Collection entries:
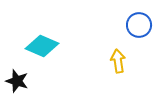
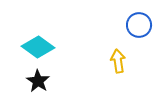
cyan diamond: moved 4 px left, 1 px down; rotated 12 degrees clockwise
black star: moved 21 px right; rotated 15 degrees clockwise
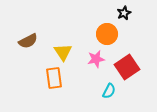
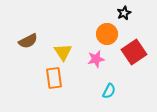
red square: moved 7 px right, 15 px up
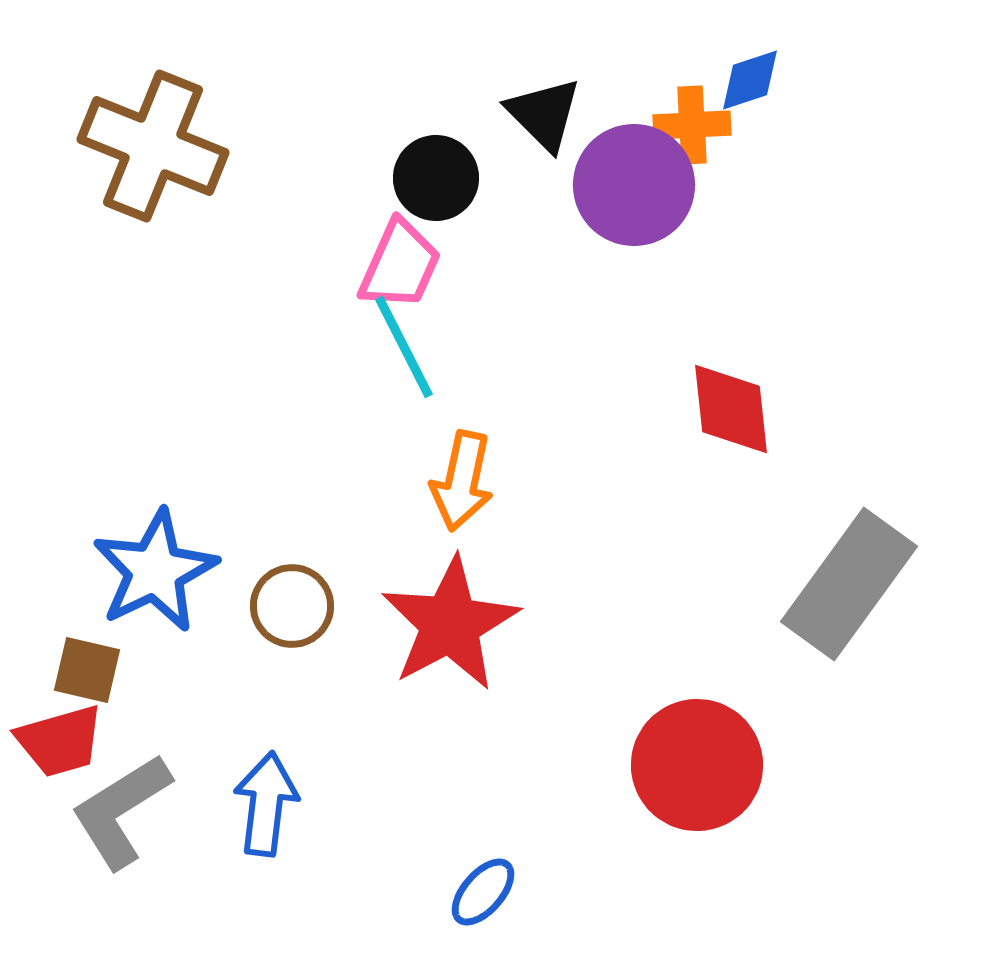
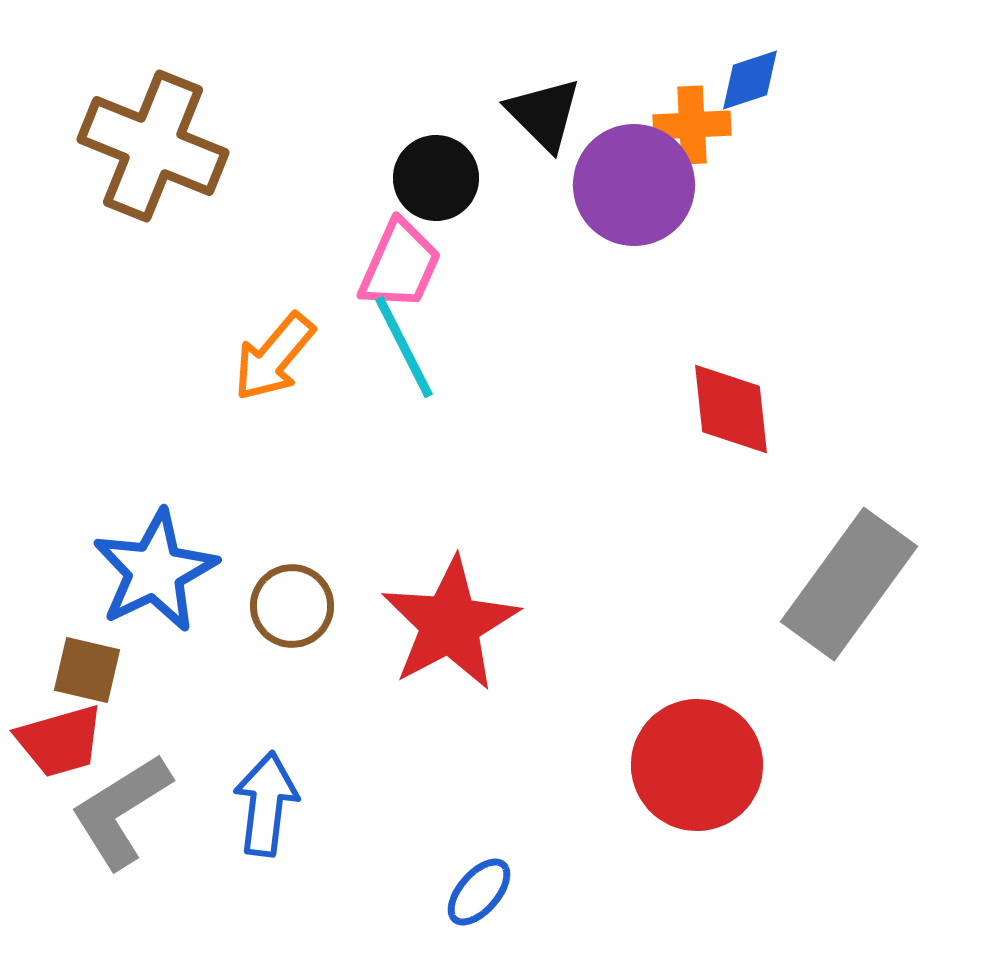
orange arrow: moved 188 px left, 124 px up; rotated 28 degrees clockwise
blue ellipse: moved 4 px left
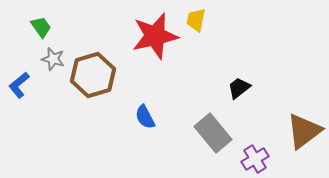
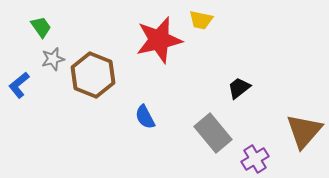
yellow trapezoid: moved 5 px right; rotated 90 degrees counterclockwise
red star: moved 4 px right, 4 px down
gray star: rotated 30 degrees counterclockwise
brown hexagon: rotated 21 degrees counterclockwise
brown triangle: rotated 12 degrees counterclockwise
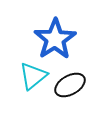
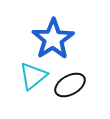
blue star: moved 2 px left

## [Work item]
Leaving all pictures aside, print exactly the lines from the one that contains "black star: moved" through the last line of the data above, inclusive.

## [Result for this exercise]
black star: moved 21 px right; rotated 15 degrees clockwise
red square: moved 7 px right, 15 px up
orange arrow: moved 188 px left, 124 px up; rotated 28 degrees clockwise
blue ellipse: moved 4 px left
yellow trapezoid: moved 5 px right; rotated 90 degrees counterclockwise
red star: moved 4 px right, 4 px down
gray star: rotated 30 degrees counterclockwise
brown hexagon: rotated 21 degrees counterclockwise
brown triangle: rotated 12 degrees counterclockwise
blue star: moved 2 px left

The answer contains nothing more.